Instructions for the task
Could you write out the entries word for word, beginning with the very first one and stopping after the line that contains "Sarajevo: none -> 1:04", with that line included?

Stored data
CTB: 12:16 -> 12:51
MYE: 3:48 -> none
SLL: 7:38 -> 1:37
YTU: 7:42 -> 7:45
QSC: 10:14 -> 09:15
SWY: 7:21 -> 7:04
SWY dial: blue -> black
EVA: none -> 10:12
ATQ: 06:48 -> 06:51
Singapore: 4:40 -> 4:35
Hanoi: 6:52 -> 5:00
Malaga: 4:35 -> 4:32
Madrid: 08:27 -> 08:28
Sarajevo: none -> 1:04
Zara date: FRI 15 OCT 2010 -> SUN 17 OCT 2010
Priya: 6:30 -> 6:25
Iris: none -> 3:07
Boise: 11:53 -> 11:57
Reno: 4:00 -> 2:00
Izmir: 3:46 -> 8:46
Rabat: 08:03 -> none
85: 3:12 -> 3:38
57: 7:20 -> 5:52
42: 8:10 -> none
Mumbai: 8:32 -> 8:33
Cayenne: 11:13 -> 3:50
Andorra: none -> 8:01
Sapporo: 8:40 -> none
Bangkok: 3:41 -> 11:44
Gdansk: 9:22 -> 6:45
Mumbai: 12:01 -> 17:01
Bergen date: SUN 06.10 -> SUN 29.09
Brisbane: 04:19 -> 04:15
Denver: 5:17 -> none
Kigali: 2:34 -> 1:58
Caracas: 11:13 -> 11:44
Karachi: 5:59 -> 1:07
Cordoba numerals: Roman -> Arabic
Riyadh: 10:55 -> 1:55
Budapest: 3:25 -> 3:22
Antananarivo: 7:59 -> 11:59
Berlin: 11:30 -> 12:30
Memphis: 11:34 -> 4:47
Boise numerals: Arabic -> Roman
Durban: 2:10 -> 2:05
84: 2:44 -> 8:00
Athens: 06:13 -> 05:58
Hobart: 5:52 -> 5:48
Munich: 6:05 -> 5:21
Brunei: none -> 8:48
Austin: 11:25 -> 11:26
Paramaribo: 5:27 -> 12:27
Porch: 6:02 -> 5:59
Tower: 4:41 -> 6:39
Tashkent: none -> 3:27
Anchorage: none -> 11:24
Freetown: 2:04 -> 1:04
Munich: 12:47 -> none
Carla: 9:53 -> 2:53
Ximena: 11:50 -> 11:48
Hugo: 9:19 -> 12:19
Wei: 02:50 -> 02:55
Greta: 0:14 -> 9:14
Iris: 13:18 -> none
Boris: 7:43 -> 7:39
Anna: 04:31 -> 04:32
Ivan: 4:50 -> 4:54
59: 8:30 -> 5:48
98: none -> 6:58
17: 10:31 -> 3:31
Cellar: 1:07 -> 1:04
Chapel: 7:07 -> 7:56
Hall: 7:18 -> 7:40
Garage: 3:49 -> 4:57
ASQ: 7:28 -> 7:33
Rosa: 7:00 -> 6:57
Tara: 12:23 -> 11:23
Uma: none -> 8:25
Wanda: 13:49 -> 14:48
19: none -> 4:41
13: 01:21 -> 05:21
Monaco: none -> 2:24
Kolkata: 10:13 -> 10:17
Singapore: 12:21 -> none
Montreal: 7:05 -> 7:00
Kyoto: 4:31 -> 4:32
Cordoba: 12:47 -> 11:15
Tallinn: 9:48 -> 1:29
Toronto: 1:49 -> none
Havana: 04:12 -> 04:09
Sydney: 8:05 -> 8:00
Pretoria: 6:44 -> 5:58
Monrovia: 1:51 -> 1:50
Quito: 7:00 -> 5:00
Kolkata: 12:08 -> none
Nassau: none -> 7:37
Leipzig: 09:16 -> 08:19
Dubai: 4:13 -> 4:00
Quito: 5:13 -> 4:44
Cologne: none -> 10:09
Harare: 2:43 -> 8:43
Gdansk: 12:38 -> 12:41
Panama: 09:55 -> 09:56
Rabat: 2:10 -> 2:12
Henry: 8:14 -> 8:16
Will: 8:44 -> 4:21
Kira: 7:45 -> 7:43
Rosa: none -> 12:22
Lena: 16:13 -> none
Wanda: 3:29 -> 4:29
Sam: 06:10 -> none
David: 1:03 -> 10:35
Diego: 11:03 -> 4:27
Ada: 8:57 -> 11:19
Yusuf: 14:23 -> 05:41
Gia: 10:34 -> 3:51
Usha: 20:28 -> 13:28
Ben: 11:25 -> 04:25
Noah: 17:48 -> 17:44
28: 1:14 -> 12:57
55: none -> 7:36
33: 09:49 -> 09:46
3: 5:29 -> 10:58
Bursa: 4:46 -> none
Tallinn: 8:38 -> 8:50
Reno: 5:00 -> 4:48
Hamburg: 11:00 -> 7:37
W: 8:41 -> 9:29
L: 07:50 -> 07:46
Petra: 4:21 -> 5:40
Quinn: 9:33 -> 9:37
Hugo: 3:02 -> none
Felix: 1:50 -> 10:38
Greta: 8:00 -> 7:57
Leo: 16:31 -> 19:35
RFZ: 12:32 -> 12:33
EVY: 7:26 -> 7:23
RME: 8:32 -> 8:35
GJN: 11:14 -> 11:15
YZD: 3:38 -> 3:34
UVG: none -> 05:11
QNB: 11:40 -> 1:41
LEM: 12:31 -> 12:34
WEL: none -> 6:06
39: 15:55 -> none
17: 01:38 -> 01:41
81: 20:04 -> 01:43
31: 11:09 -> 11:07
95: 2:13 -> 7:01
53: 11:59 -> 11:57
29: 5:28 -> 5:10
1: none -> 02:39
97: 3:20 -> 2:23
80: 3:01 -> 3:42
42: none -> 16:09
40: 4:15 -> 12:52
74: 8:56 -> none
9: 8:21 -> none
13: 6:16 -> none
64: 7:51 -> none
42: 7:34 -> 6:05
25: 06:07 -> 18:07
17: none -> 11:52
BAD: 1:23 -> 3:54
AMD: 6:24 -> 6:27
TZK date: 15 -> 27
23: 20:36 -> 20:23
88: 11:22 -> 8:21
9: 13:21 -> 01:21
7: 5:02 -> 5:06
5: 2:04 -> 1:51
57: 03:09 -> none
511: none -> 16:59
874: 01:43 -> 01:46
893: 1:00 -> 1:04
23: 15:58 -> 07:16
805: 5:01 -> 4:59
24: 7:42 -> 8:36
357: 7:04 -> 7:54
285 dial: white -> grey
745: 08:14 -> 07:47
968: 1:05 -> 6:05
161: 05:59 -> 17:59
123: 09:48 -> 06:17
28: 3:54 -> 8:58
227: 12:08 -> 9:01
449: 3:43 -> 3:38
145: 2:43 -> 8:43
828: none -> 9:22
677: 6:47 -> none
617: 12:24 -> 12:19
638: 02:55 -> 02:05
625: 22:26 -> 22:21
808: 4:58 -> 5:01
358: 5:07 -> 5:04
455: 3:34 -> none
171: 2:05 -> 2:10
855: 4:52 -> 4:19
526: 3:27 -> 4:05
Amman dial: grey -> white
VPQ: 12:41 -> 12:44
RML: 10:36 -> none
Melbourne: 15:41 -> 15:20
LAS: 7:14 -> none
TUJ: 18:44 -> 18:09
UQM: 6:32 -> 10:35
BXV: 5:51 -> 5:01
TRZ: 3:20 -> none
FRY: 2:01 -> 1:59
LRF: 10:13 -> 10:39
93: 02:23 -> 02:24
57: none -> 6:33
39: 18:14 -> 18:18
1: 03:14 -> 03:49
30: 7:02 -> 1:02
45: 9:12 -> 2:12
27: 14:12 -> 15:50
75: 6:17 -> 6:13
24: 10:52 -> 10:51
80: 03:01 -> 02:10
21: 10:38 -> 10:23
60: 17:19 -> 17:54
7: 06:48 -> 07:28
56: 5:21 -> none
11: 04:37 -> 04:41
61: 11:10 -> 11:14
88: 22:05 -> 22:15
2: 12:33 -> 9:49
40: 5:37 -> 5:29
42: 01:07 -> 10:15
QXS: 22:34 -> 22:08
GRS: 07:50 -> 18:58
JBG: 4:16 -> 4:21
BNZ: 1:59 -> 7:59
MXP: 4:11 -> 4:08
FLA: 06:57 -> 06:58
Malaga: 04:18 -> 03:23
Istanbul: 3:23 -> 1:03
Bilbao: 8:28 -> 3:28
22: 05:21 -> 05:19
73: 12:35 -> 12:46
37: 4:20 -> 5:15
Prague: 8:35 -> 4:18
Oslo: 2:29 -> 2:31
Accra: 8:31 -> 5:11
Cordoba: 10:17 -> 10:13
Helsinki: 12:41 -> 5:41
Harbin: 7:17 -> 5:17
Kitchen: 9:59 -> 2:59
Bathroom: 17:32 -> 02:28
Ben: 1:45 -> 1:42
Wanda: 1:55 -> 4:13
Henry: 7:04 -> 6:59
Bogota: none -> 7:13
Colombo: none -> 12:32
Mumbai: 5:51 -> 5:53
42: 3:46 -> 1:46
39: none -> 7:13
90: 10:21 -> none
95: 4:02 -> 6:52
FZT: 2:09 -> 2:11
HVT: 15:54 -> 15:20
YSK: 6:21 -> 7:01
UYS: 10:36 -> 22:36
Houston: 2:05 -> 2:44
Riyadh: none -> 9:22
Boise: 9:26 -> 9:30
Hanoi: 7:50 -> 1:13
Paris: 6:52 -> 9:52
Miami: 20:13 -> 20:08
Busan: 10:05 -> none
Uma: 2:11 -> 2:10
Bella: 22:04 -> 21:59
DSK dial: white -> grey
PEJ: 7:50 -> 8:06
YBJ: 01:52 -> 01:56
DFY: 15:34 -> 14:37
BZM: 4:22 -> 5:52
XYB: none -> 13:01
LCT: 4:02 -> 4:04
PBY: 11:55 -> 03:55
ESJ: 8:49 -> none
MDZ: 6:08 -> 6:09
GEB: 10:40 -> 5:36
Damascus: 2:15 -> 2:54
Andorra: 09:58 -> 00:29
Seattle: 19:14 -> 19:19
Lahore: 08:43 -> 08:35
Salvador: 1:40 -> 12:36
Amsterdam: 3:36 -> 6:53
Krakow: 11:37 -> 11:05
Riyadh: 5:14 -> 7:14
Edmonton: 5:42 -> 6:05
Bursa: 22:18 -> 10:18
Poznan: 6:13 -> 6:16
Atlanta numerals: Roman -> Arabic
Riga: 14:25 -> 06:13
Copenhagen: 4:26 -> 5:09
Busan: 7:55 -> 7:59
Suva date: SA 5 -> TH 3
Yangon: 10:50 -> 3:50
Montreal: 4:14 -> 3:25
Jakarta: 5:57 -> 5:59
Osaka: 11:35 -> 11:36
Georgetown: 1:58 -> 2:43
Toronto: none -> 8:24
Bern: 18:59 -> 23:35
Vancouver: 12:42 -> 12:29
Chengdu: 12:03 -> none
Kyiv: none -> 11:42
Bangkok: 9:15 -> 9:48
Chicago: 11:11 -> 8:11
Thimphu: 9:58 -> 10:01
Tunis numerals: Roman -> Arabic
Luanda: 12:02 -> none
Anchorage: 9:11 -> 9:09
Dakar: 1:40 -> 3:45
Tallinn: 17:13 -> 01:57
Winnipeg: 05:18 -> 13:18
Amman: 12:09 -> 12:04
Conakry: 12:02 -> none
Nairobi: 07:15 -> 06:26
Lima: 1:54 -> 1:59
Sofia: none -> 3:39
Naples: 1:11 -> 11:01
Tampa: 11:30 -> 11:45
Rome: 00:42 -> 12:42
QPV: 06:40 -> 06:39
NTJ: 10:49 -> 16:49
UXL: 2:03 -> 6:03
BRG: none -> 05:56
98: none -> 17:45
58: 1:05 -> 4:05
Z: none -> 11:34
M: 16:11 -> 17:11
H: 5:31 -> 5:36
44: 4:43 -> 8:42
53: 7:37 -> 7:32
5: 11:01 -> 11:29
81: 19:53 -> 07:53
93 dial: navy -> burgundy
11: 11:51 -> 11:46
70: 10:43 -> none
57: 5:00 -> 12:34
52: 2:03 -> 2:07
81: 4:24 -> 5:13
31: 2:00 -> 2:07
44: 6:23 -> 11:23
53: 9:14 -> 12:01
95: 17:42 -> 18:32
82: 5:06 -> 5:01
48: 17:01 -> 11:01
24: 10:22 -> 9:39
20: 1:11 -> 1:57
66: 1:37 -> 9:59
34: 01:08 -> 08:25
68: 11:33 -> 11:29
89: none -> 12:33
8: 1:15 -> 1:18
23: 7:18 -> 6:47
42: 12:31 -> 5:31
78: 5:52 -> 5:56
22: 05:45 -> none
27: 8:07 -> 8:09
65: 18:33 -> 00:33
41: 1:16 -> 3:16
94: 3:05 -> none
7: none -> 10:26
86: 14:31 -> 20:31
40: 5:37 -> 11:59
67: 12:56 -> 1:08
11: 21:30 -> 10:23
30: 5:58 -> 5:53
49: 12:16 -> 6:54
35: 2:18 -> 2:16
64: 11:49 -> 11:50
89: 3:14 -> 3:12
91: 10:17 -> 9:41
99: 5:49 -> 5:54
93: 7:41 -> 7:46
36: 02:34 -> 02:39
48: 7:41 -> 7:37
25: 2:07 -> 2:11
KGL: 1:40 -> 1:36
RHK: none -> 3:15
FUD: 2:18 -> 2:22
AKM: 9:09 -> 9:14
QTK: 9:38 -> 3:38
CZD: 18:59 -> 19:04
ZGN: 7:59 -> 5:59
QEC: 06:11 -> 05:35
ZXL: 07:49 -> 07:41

Result below
CTB: 12:16 -> 12:51
MYE: 3:48 -> none
SLL: 7:38 -> 1:37
YTU: 7:42 -> 7:45
QSC: 10:14 -> 09:15
SWY: 7:21 -> 7:04
SWY dial: blue -> black
EVA: none -> 10:12
ATQ: 06:48 -> 06:51
Singapore: 4:40 -> 4:35
Hanoi: 6:52 -> 5:00
Malaga: 4:35 -> 4:32
Madrid: 08:27 -> 08:28
Sarajevo: none -> 1:04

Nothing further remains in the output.